__WHAT IS BEING ASKED__
Line count for "white": state how many lines of the data below include it, and output nothing more.

------ THE RECORDS

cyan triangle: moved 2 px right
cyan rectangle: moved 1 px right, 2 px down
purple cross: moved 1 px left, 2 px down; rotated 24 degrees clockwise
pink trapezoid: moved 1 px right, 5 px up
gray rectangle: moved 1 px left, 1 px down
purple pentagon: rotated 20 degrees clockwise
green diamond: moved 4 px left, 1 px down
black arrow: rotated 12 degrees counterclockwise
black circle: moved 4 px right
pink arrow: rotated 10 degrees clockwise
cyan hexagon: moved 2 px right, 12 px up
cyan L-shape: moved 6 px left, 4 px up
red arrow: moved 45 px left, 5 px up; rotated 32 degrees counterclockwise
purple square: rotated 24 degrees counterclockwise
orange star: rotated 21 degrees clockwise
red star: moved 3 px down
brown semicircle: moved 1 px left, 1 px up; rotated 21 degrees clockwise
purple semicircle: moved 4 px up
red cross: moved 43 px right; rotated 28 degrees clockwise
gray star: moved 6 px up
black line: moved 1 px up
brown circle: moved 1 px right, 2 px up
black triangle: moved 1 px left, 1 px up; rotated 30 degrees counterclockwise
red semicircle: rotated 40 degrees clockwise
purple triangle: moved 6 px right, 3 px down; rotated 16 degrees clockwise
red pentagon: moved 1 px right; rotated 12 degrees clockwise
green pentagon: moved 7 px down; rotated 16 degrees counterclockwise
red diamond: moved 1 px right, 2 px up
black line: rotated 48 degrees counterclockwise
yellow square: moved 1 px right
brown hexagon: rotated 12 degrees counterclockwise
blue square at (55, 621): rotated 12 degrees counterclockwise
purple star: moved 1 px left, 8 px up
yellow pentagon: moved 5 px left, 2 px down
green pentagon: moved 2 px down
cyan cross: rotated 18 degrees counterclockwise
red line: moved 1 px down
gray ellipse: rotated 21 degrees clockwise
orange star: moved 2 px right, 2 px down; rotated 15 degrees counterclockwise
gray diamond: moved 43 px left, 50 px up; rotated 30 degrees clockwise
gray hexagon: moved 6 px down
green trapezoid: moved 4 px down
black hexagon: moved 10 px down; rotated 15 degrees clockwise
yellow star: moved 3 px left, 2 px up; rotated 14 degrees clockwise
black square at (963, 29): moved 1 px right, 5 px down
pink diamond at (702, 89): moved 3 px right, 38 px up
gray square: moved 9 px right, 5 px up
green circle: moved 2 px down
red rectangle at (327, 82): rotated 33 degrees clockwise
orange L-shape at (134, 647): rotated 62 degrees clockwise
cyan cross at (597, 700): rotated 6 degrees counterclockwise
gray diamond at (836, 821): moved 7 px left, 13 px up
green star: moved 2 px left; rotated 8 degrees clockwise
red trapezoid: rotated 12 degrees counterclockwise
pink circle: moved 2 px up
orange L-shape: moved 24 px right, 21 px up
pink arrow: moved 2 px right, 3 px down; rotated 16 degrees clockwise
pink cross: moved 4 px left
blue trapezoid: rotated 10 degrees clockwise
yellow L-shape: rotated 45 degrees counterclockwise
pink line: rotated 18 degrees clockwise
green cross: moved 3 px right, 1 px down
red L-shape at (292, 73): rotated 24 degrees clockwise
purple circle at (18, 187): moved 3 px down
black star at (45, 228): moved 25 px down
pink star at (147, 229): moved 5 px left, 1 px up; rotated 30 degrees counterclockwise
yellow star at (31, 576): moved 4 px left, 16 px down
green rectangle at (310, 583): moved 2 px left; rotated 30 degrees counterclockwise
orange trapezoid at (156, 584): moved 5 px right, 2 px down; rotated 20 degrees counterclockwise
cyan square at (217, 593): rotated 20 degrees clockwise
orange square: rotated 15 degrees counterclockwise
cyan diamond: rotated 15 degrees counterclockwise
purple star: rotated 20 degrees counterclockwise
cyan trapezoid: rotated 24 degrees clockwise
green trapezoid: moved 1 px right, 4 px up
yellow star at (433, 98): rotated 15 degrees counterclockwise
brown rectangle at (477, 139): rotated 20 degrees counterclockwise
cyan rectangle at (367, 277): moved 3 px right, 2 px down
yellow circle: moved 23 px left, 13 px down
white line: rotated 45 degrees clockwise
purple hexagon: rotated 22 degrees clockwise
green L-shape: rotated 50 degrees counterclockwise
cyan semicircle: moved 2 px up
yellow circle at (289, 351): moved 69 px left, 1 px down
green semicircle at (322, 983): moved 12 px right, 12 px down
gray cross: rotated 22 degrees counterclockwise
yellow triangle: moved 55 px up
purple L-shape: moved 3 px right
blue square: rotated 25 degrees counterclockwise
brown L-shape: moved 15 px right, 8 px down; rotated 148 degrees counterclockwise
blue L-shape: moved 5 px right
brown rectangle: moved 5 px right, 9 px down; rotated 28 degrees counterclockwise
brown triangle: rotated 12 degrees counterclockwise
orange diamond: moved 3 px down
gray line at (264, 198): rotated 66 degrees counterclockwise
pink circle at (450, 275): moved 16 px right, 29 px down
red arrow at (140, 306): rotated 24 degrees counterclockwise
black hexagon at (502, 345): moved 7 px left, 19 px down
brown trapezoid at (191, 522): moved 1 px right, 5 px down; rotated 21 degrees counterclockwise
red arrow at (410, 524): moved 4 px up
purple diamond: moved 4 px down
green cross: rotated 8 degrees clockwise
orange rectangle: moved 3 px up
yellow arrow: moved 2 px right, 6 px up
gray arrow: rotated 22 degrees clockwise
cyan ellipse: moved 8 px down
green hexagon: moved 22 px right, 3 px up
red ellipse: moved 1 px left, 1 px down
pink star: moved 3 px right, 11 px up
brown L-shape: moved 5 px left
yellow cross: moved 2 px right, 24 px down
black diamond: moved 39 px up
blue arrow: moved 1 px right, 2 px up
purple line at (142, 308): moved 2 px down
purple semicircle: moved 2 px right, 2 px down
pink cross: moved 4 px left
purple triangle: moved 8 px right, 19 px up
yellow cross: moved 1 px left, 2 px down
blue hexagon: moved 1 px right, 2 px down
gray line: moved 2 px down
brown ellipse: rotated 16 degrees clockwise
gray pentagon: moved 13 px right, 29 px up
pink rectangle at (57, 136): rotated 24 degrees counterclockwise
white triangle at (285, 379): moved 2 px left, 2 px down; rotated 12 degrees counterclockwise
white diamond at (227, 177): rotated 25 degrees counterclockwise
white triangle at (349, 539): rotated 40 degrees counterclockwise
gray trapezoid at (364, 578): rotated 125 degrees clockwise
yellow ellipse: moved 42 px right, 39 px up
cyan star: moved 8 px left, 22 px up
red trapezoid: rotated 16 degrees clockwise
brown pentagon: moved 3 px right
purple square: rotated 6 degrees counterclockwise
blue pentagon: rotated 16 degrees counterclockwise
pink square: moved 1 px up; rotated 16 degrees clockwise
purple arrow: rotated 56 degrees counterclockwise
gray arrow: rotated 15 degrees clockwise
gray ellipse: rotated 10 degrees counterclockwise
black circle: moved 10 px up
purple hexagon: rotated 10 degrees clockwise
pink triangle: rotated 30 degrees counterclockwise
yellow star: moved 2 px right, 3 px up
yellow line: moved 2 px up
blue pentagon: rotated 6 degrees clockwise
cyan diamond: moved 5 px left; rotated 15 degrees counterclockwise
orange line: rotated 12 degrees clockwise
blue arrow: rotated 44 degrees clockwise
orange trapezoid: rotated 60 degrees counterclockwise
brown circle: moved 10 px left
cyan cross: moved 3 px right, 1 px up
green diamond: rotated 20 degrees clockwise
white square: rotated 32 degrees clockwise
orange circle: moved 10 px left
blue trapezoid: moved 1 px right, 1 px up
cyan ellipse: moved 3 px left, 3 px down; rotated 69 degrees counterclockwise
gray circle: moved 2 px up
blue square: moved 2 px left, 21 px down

------------

__ANSWER TO THIS TASK__
5